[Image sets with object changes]

++++++++++

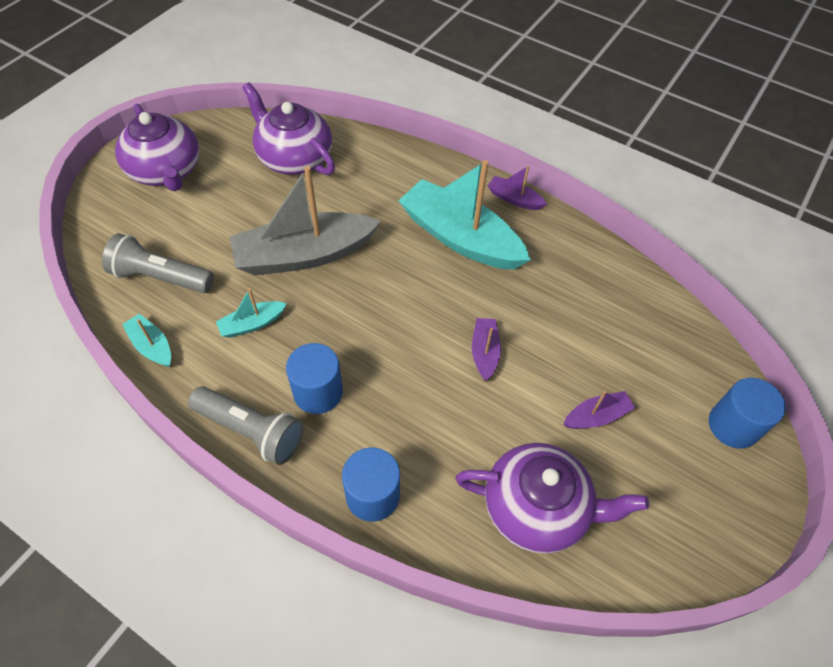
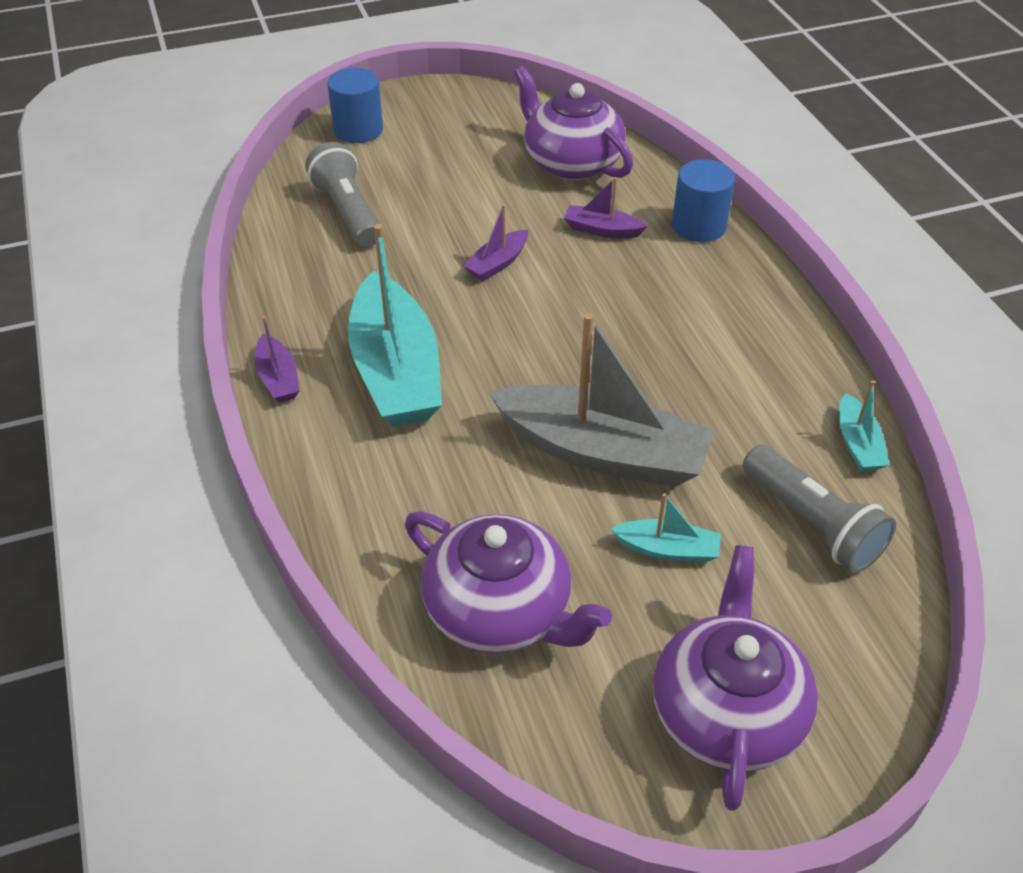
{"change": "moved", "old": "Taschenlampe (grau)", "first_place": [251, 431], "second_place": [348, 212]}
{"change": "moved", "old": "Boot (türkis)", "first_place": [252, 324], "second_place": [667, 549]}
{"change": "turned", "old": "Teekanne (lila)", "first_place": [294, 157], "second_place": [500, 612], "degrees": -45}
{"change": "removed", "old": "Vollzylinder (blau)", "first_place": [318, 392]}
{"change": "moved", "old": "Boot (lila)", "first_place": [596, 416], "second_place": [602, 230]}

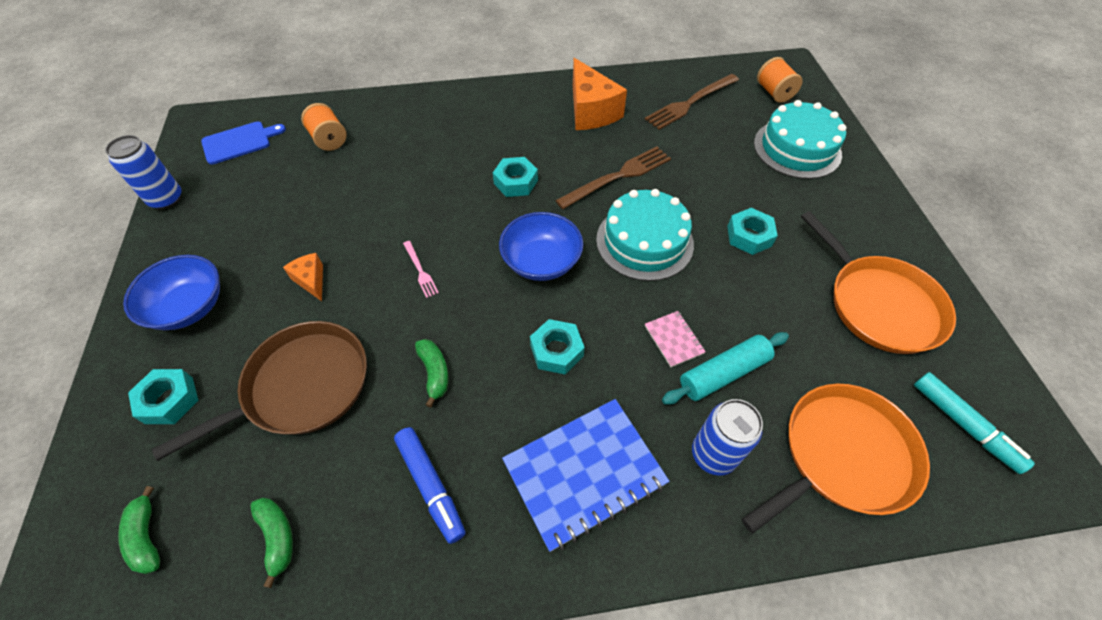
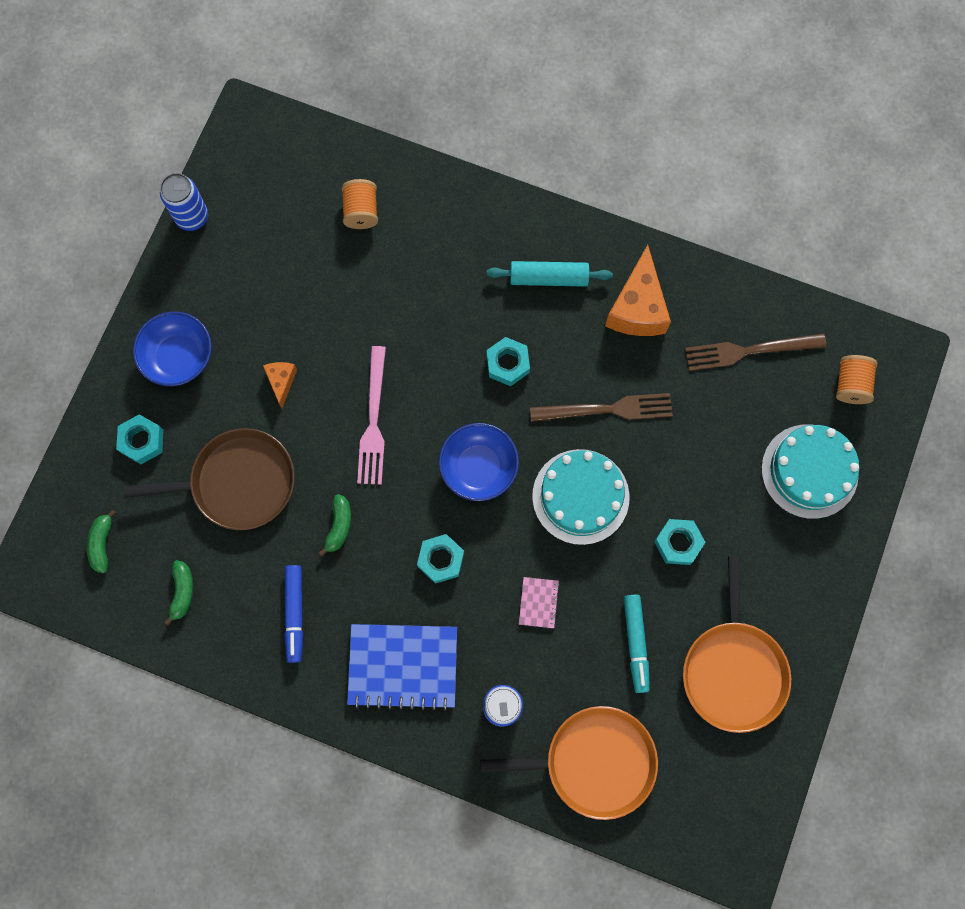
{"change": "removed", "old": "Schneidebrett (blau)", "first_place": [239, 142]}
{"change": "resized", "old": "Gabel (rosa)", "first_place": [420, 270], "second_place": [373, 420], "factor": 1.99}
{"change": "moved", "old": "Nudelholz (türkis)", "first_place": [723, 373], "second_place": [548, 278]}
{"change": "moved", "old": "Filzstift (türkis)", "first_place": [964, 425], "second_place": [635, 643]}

++++++++++

WHAT THE TASK ASKS ▸ When you reach a picture in the records above, pass over it and transcribe the rest exactly.

RESPONSE BELOW ▸
{"change": "moved", "old": "Taschenlampe (grau)", "first_place": [251, 431], "second_place": [348, 212]}
{"change": "moved", "old": "Boot (türkis)", "first_place": [252, 324], "second_place": [667, 549]}
{"change": "turned", "old": "Teekanne (lila)", "first_place": [294, 157], "second_place": [500, 612], "degrees": -45}
{"change": "removed", "old": "Vollzylinder (blau)", "first_place": [318, 392]}
{"change": "moved", "old": "Boot (lila)", "first_place": [596, 416], "second_place": [602, 230]}

{"change": "removed", "old": "Schneidebrett (blau)", "first_place": [239, 142]}
{"change": "resized", "old": "Gabel (rosa)", "first_place": [420, 270], "second_place": [373, 420], "factor": 1.99}
{"change": "moved", "old": "Nudelholz (türkis)", "first_place": [723, 373], "second_place": [548, 278]}
{"change": "moved", "old": "Filzstift (türkis)", "first_place": [964, 425], "second_place": [635, 643]}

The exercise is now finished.